> HOW TO COMPLETE THIS TASK
Copy out the records that appear below, exactly as each one reads.

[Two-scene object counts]
────────────────
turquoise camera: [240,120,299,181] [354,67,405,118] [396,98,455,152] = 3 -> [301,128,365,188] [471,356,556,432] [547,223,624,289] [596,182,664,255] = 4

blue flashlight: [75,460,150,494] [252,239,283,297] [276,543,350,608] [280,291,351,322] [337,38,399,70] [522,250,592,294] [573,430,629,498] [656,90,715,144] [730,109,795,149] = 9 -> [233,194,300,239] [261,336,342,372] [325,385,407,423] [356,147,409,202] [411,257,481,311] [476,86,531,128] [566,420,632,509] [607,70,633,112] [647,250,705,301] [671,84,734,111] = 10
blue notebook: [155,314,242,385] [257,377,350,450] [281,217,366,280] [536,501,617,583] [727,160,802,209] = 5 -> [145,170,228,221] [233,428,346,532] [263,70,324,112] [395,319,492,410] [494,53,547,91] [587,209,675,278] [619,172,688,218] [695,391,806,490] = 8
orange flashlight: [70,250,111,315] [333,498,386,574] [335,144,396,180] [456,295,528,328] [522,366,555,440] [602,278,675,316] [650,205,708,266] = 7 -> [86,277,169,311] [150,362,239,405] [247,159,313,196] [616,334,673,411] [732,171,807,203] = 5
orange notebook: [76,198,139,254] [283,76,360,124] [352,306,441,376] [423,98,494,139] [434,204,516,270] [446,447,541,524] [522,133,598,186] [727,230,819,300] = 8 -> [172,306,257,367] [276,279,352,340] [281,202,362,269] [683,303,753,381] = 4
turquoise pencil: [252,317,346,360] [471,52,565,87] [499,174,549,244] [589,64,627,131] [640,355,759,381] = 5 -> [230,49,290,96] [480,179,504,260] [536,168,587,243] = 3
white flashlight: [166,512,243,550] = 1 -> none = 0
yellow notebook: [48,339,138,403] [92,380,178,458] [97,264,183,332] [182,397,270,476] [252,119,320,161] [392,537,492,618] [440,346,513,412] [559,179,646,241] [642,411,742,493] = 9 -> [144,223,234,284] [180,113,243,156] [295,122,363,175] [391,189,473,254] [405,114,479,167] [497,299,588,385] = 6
────────────────
> RESPONSE
turquoise camera: [240,120,299,181] [354,67,405,118] [396,98,455,152] = 3 -> [301,128,365,188] [471,356,556,432] [547,223,624,289] [596,182,664,255] = 4

blue flashlight: [75,460,150,494] [252,239,283,297] [276,543,350,608] [280,291,351,322] [337,38,399,70] [522,250,592,294] [573,430,629,498] [656,90,715,144] [730,109,795,149] = 9 -> [233,194,300,239] [261,336,342,372] [325,385,407,423] [356,147,409,202] [411,257,481,311] [476,86,531,128] [566,420,632,509] [607,70,633,112] [647,250,705,301] [671,84,734,111] = 10
blue notebook: [155,314,242,385] [257,377,350,450] [281,217,366,280] [536,501,617,583] [727,160,802,209] = 5 -> [145,170,228,221] [233,428,346,532] [263,70,324,112] [395,319,492,410] [494,53,547,91] [587,209,675,278] [619,172,688,218] [695,391,806,490] = 8
orange flashlight: [70,250,111,315] [333,498,386,574] [335,144,396,180] [456,295,528,328] [522,366,555,440] [602,278,675,316] [650,205,708,266] = 7 -> [86,277,169,311] [150,362,239,405] [247,159,313,196] [616,334,673,411] [732,171,807,203] = 5
orange notebook: [76,198,139,254] [283,76,360,124] [352,306,441,376] [423,98,494,139] [434,204,516,270] [446,447,541,524] [522,133,598,186] [727,230,819,300] = 8 -> [172,306,257,367] [276,279,352,340] [281,202,362,269] [683,303,753,381] = 4
turquoise pencil: [252,317,346,360] [471,52,565,87] [499,174,549,244] [589,64,627,131] [640,355,759,381] = 5 -> [230,49,290,96] [480,179,504,260] [536,168,587,243] = 3
white flashlight: [166,512,243,550] = 1 -> none = 0
yellow notebook: [48,339,138,403] [92,380,178,458] [97,264,183,332] [182,397,270,476] [252,119,320,161] [392,537,492,618] [440,346,513,412] [559,179,646,241] [642,411,742,493] = 9 -> [144,223,234,284] [180,113,243,156] [295,122,363,175] [391,189,473,254] [405,114,479,167] [497,299,588,385] = 6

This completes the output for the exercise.